TASK TO COMPLETE: Without including any image, retype the records word for word.

TASK MATERIAL Start Marker

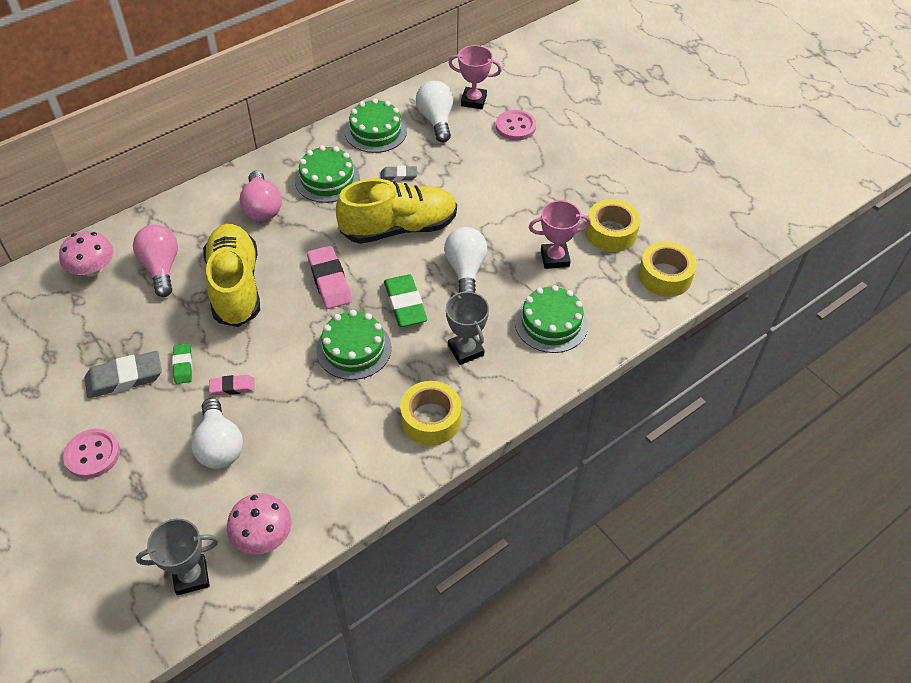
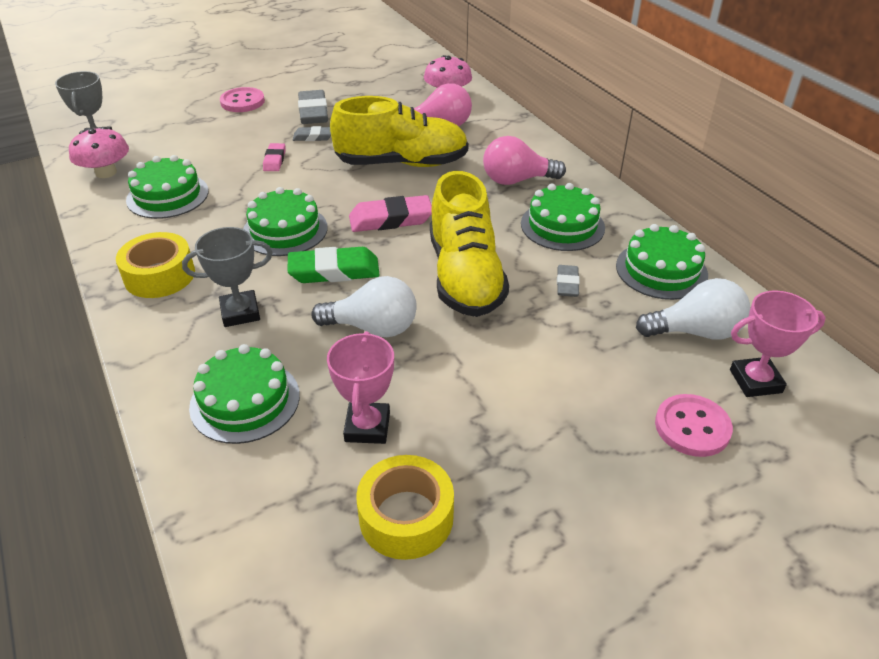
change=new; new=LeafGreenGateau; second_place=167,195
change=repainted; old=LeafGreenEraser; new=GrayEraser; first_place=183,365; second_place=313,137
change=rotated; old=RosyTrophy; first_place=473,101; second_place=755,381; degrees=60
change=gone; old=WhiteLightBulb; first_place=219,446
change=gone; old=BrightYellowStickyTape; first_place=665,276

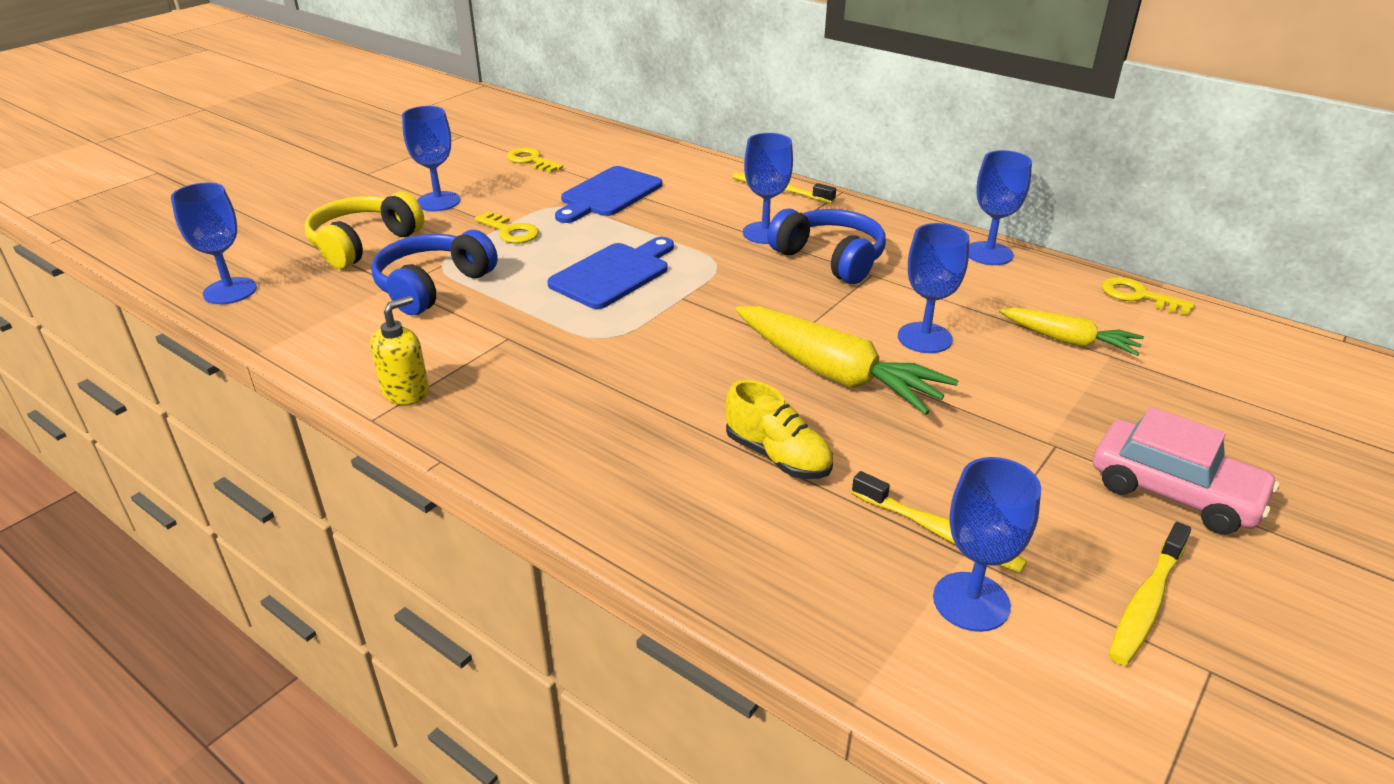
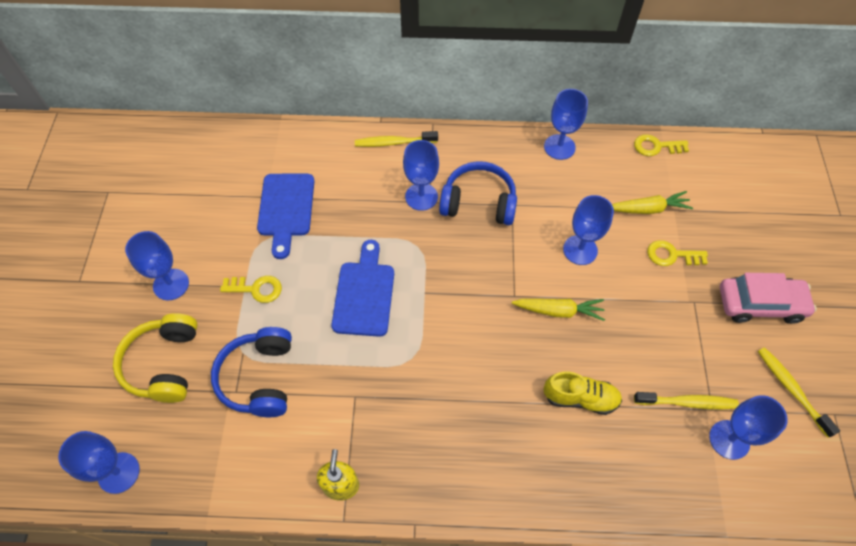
change=scaled; old=BrightYellowCarrot; first_place=835,374; second_place=558,311; factor=0.59
change=shifted; old=BrightYellowKey; first_place=531,161; second_place=672,255
change=rotated; old=BrightYellowToothBrush; first_place=1146,603; second_place=791,389; degrees=150

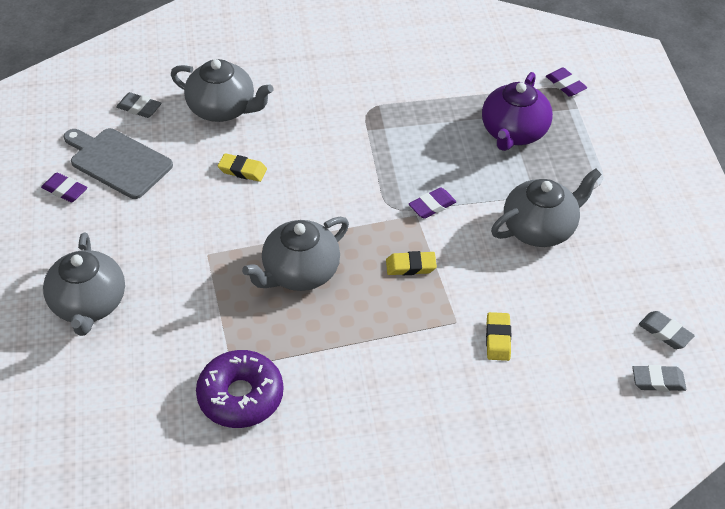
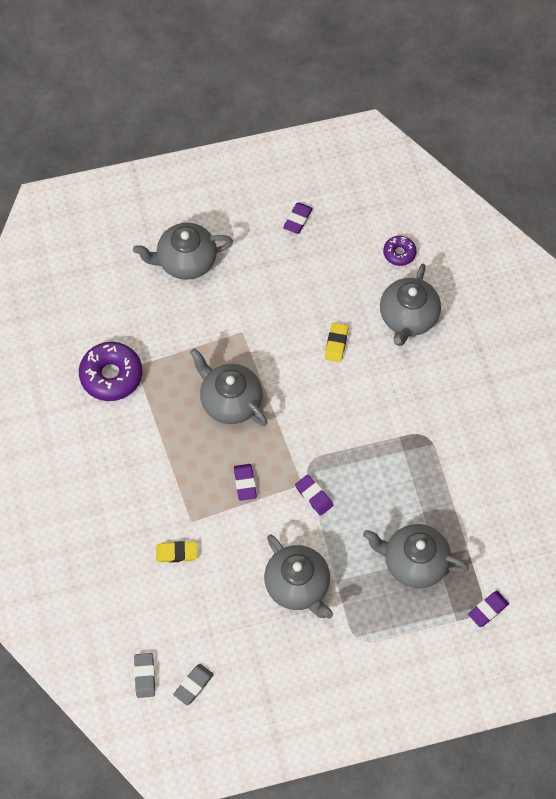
change=repainted; old=BrightYellowEraser; new=RoyalPurpleEraser; first_place=410,266; second_place=245,483
change=repainted; old=RoyalPurpleChinaTeapot; new=GrayChinaTeapot; first_place=513,132; second_place=414,562
change=swapped; old=GrayEraser; new=RoyalPurpleDonut; first_place=139,108; second_place=399,253
change=gone; old=GrayChoppingBoard; first_place=118,162

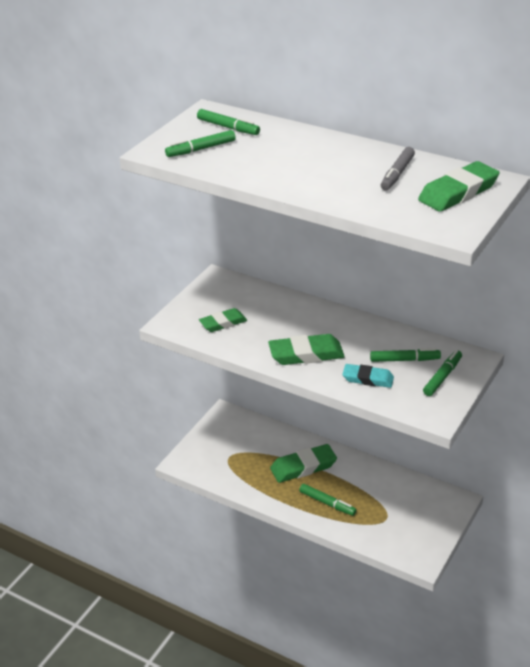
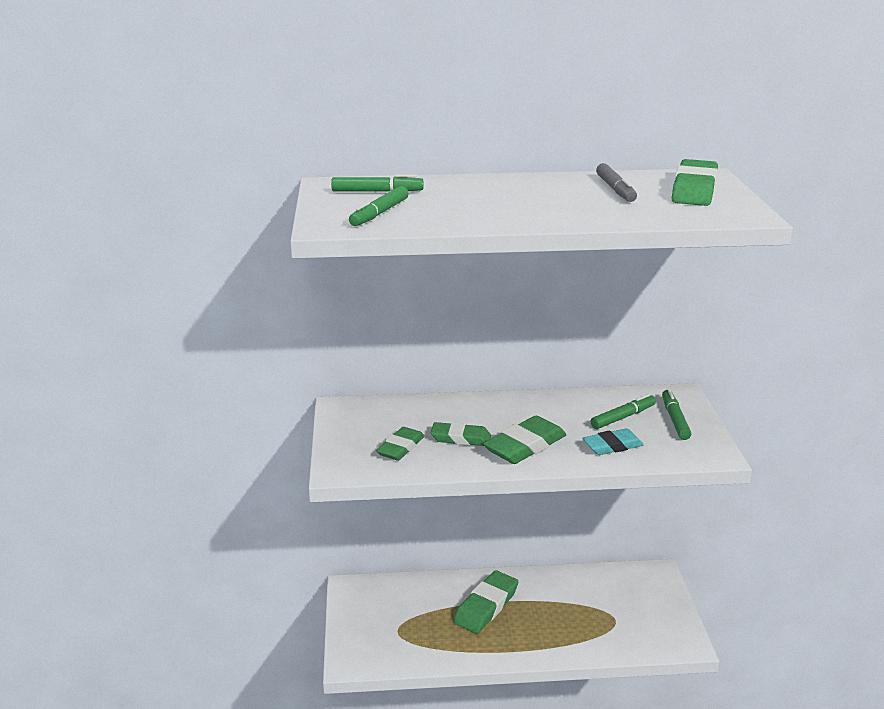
change=new; new=LeafGreenEraser; second_place=461,438
change=gone; old=LeafGreenMarkerPen; first_place=327,503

TASK MATERIAL End Marker

EXPECTED OUTPUT:
change=new; new=LeafGreenGateau; second_place=167,195
change=repainted; old=LeafGreenEraser; new=GrayEraser; first_place=183,365; second_place=313,137
change=rotated; old=RosyTrophy; first_place=473,101; second_place=755,381; degrees=60
change=gone; old=WhiteLightBulb; first_place=219,446
change=gone; old=BrightYellowStickyTape; first_place=665,276

change=scaled; old=BrightYellowCarrot; first_place=835,374; second_place=558,311; factor=0.59
change=shifted; old=BrightYellowKey; first_place=531,161; second_place=672,255
change=rotated; old=BrightYellowToothBrush; first_place=1146,603; second_place=791,389; degrees=150

change=repainted; old=BrightYellowEraser; new=RoyalPurpleEraser; first_place=410,266; second_place=245,483
change=repainted; old=RoyalPurpleChinaTeapot; new=GrayChinaTeapot; first_place=513,132; second_place=414,562
change=swapped; old=GrayEraser; new=RoyalPurpleDonut; first_place=139,108; second_place=399,253
change=gone; old=GrayChoppingBoard; first_place=118,162

change=new; new=LeafGreenEraser; second_place=461,438
change=gone; old=LeafGreenMarkerPen; first_place=327,503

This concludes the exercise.